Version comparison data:
►
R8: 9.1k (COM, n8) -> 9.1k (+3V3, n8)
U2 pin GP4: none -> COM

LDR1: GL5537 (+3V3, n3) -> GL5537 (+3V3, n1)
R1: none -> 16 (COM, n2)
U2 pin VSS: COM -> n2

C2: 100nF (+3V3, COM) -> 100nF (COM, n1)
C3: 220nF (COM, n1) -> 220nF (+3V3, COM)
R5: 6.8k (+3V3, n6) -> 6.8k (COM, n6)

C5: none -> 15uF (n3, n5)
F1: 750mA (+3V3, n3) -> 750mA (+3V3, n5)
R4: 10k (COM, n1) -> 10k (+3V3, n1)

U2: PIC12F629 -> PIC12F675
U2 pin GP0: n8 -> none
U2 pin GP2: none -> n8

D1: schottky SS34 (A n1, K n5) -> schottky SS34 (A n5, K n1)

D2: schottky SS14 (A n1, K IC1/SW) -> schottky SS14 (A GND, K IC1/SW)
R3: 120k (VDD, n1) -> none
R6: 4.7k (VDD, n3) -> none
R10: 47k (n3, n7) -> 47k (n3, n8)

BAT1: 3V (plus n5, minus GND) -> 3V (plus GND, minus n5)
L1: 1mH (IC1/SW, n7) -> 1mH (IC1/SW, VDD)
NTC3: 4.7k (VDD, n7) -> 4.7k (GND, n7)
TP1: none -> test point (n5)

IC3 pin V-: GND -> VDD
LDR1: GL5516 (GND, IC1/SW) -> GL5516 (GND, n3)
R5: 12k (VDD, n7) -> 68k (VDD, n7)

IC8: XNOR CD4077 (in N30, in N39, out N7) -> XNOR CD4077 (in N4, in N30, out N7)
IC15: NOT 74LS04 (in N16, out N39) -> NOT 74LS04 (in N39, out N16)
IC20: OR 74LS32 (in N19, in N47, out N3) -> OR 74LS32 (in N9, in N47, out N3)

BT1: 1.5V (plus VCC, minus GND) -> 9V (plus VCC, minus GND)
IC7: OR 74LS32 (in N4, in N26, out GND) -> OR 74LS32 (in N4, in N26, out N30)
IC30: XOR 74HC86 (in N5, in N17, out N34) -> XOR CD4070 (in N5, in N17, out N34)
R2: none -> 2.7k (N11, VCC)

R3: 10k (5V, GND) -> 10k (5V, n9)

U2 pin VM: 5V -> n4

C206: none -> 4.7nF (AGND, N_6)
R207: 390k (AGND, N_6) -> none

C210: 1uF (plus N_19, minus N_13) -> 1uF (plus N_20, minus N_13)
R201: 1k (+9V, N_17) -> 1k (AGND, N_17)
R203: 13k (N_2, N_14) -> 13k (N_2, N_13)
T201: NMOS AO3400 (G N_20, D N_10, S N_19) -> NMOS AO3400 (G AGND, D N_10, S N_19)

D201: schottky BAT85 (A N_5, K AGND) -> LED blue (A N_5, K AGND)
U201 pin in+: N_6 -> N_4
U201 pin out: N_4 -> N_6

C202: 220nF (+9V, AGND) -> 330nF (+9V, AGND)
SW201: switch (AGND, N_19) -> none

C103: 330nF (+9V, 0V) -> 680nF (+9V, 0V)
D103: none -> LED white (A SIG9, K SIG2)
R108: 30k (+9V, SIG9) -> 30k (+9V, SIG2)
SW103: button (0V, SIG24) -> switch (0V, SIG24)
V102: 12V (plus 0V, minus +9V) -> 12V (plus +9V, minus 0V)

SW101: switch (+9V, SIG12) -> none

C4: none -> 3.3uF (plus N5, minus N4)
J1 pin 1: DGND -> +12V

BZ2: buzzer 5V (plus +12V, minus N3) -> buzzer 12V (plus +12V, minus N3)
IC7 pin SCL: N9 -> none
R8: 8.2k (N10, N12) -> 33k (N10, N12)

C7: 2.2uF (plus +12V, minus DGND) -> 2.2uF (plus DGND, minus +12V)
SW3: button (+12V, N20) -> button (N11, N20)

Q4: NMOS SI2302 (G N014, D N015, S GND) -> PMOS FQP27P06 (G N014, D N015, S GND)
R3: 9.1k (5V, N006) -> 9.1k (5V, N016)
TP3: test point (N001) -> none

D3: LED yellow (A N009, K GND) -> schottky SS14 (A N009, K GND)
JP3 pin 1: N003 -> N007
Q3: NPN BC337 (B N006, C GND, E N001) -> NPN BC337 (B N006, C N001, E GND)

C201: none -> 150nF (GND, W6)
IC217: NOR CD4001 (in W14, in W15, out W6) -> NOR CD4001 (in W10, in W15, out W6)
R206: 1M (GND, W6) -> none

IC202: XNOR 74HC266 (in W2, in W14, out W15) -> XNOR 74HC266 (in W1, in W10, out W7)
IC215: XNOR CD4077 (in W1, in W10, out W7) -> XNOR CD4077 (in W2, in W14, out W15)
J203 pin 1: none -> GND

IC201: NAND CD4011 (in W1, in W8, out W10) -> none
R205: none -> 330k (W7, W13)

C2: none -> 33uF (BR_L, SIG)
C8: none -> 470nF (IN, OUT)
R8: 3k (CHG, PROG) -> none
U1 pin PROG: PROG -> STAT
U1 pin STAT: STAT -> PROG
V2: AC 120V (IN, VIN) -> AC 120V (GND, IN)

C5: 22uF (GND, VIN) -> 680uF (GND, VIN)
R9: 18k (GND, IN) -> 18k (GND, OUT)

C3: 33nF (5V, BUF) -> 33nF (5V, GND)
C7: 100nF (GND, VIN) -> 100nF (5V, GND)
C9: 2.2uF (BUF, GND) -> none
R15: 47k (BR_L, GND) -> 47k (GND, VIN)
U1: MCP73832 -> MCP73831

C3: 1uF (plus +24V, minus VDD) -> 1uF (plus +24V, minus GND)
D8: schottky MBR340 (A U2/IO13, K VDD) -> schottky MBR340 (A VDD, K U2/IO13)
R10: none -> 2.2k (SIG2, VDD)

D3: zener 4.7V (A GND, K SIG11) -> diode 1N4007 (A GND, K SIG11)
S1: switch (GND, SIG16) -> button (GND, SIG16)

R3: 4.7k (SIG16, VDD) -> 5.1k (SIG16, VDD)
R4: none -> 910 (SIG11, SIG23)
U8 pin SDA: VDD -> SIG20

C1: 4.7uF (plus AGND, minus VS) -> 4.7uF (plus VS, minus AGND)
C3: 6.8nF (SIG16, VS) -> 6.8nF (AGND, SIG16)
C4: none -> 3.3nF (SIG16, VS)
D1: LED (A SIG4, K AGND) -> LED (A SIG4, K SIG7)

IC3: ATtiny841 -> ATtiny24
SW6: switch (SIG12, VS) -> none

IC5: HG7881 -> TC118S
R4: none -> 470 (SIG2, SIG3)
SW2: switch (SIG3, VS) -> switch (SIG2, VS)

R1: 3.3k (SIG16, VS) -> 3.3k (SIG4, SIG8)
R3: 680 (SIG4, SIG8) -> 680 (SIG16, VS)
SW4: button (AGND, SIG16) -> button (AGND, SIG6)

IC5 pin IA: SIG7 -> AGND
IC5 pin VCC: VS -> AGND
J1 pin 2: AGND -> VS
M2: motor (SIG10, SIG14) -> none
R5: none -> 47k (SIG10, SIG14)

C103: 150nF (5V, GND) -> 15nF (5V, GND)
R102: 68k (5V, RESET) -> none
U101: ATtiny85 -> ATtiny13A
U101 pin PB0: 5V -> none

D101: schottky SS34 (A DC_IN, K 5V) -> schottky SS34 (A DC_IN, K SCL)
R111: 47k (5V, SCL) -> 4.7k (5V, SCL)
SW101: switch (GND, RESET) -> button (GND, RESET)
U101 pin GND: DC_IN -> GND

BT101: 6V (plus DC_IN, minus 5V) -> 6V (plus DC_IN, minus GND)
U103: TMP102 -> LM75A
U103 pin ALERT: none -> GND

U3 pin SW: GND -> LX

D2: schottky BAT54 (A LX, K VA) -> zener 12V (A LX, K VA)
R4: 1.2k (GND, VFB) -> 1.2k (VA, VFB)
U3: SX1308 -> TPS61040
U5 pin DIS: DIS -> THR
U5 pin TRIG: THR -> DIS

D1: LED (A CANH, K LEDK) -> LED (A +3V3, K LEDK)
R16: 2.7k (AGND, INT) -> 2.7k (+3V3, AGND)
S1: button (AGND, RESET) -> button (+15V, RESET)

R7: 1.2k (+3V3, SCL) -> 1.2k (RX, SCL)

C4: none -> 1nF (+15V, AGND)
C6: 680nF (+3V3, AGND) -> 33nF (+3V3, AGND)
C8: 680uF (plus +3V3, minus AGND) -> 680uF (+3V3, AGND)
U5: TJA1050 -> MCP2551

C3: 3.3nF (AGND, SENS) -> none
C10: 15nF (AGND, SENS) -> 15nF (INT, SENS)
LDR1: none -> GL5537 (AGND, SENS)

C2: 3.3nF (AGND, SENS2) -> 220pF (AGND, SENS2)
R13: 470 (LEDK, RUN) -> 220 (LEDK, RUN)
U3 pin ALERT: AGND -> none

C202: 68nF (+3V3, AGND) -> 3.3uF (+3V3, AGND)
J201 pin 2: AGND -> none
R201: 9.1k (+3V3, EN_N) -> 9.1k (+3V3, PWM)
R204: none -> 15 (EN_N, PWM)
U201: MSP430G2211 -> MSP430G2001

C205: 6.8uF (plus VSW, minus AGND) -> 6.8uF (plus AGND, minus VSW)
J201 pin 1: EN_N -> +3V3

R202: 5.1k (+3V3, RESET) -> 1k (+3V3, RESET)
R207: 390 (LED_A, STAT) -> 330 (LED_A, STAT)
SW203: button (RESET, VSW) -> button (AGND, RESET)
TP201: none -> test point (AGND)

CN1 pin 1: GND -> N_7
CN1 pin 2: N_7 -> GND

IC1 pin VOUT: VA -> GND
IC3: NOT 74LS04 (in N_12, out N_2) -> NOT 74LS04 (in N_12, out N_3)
◄
The task:
Above are the records; copy exactly the lines from the line with "IC3 pin V-: GND -> VDD" through the line with "IC7: OR 74LS32", both included.

Solution to this exercise:
IC3 pin V-: GND -> VDD
LDR1: GL5516 (GND, IC1/SW) -> GL5516 (GND, n3)
R5: 12k (VDD, n7) -> 68k (VDD, n7)

IC8: XNOR CD4077 (in N30, in N39, out N7) -> XNOR CD4077 (in N4, in N30, out N7)
IC15: NOT 74LS04 (in N16, out N39) -> NOT 74LS04 (in N39, out N16)
IC20: OR 74LS32 (in N19, in N47, out N3) -> OR 74LS32 (in N9, in N47, out N3)

BT1: 1.5V (plus VCC, minus GND) -> 9V (plus VCC, minus GND)
IC7: OR 74LS32 (in N4, in N26, out GND) -> OR 74LS32 (in N4, in N26, out N30)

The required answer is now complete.